## DATA SUPPLIED

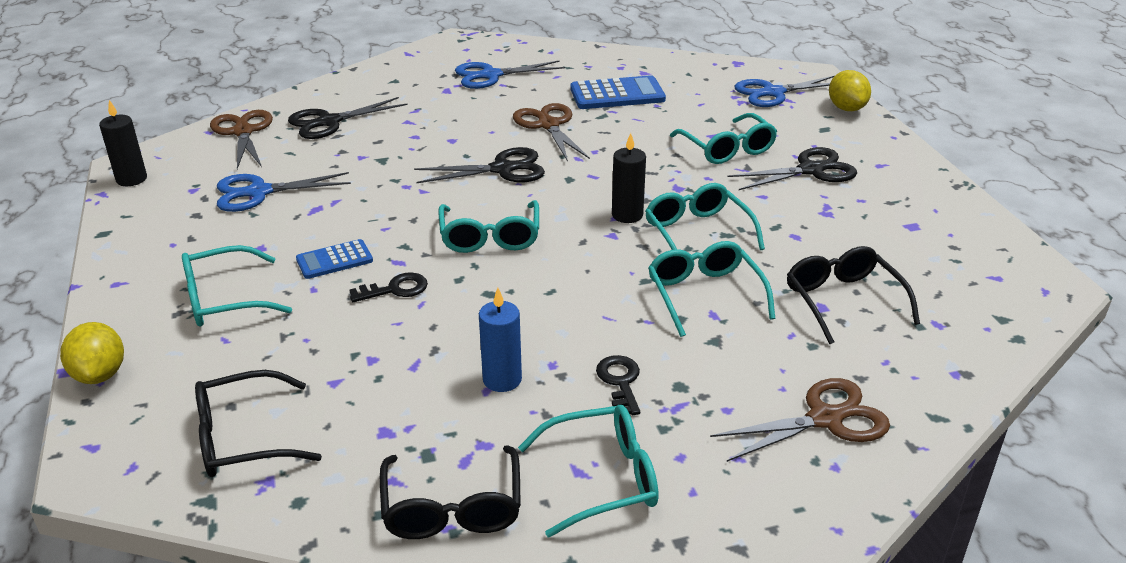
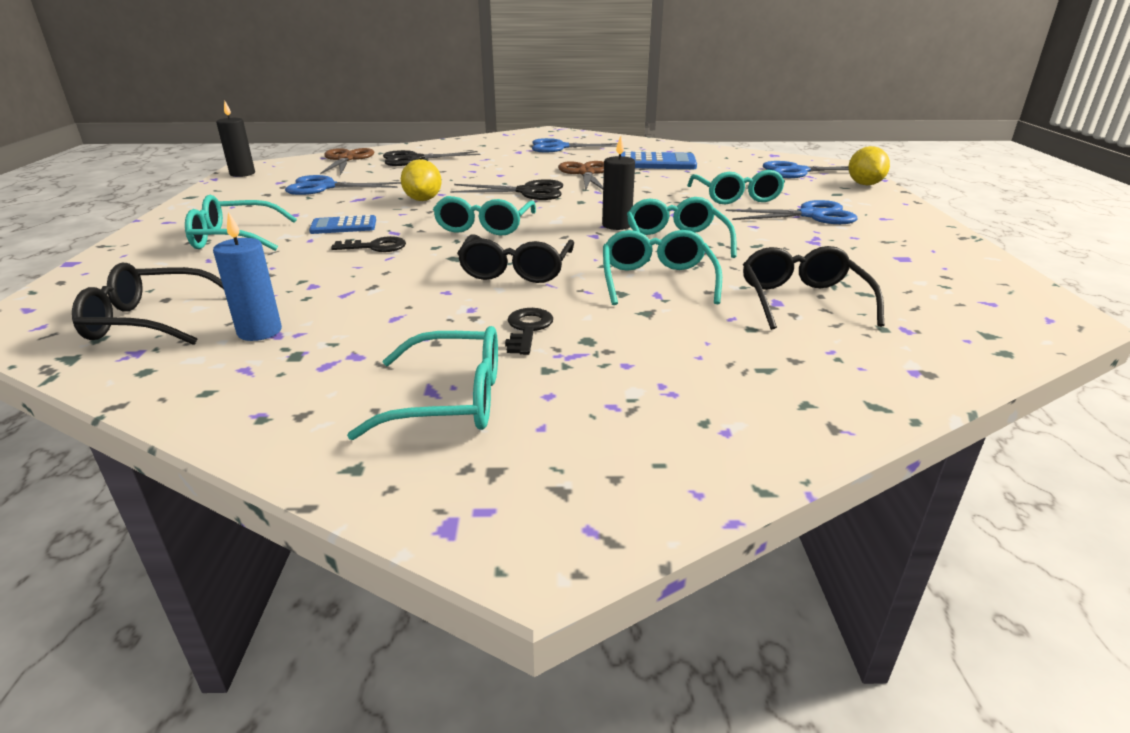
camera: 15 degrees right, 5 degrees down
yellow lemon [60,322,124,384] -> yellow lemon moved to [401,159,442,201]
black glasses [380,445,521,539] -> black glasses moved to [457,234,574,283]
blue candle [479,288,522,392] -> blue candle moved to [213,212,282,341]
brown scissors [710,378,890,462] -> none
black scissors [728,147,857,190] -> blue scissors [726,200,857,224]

## PROBLEM DETAILS
Which lines run from the one holding "yellow lemon [60,322,124,384]" through the end of the data? Write them out exactly, ends included, and add nothing.

## RESPONSE TO THE EXERCISE
yellow lemon [60,322,124,384] -> yellow lemon moved to [401,159,442,201]
black glasses [380,445,521,539] -> black glasses moved to [457,234,574,283]
blue candle [479,288,522,392] -> blue candle moved to [213,212,282,341]
brown scissors [710,378,890,462] -> none
black scissors [728,147,857,190] -> blue scissors [726,200,857,224]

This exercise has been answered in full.